(Stored dataset items)
'''
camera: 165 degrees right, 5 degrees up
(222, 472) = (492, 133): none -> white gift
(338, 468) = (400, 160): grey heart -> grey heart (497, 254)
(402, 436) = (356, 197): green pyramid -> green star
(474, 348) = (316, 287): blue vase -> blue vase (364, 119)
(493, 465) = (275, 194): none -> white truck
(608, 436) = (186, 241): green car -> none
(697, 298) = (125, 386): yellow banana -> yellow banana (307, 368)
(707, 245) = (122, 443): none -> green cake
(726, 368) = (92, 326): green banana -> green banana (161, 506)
'''
'''
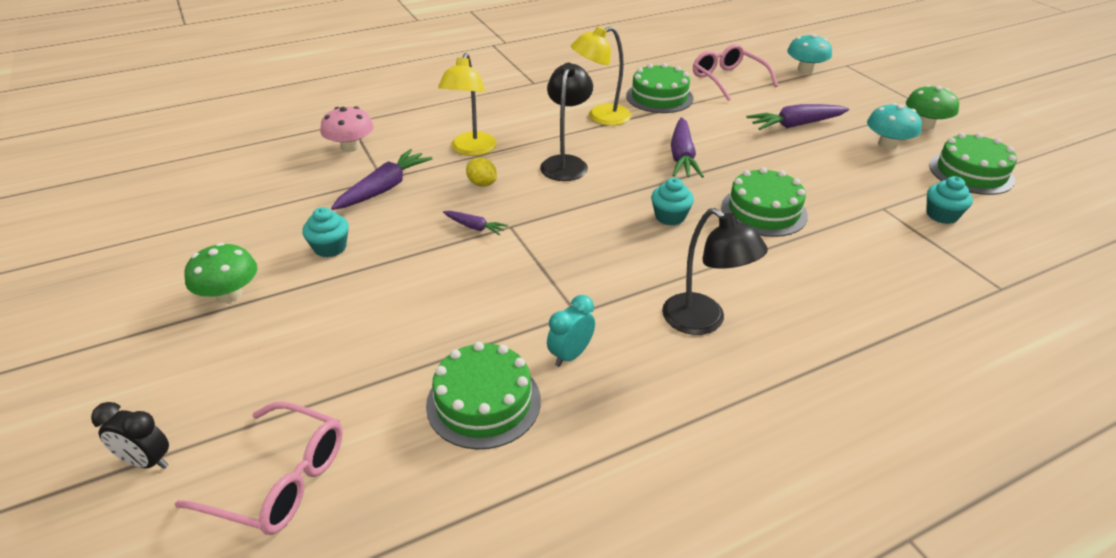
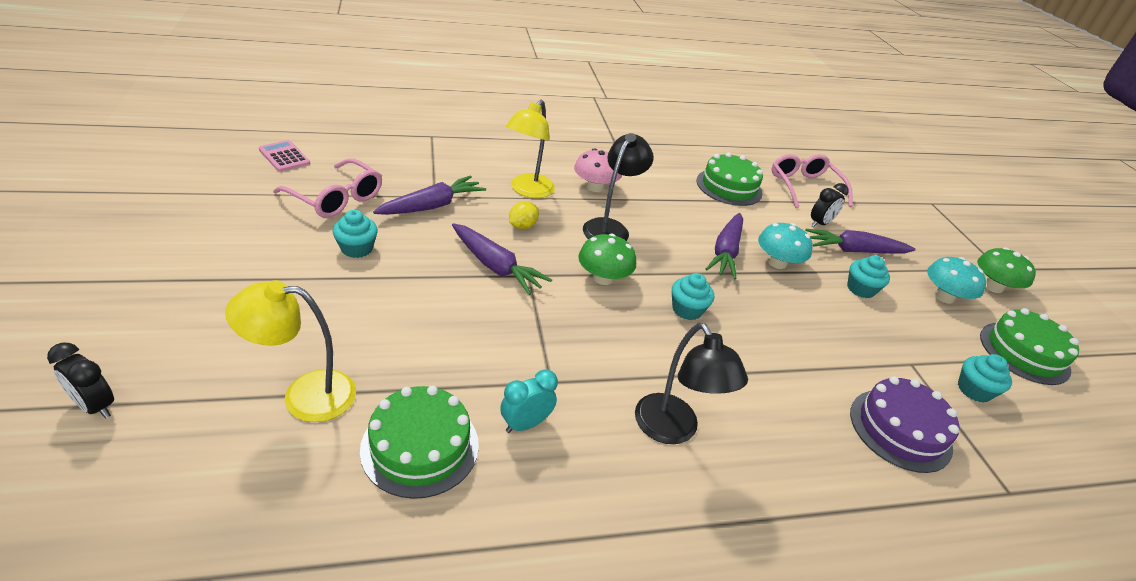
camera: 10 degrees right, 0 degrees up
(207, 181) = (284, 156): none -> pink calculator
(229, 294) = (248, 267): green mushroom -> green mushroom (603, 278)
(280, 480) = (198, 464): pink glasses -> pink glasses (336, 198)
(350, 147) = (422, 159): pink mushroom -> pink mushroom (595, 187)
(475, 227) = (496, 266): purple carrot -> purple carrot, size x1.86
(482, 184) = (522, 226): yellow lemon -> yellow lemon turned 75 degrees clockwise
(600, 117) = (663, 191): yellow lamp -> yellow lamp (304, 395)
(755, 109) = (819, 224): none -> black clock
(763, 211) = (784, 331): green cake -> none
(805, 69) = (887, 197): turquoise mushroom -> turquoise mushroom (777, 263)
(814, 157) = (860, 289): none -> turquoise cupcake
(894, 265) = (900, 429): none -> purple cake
'''
▶ **Task requirements**: From the data above, output only the lines between the line containing "(222, 472) = (492, 133): none -> white gift" and the line containing "(726, 368) = (92, 326): green", inclusive, exactly as written.

▶ **Solution below**:
(222, 472) = (492, 133): none -> white gift
(338, 468) = (400, 160): grey heart -> grey heart (497, 254)
(402, 436) = (356, 197): green pyramid -> green star
(474, 348) = (316, 287): blue vase -> blue vase (364, 119)
(493, 465) = (275, 194): none -> white truck
(608, 436) = (186, 241): green car -> none
(697, 298) = (125, 386): yellow banana -> yellow banana (307, 368)
(707, 245) = (122, 443): none -> green cake
(726, 368) = (92, 326): green banana -> green banana (161, 506)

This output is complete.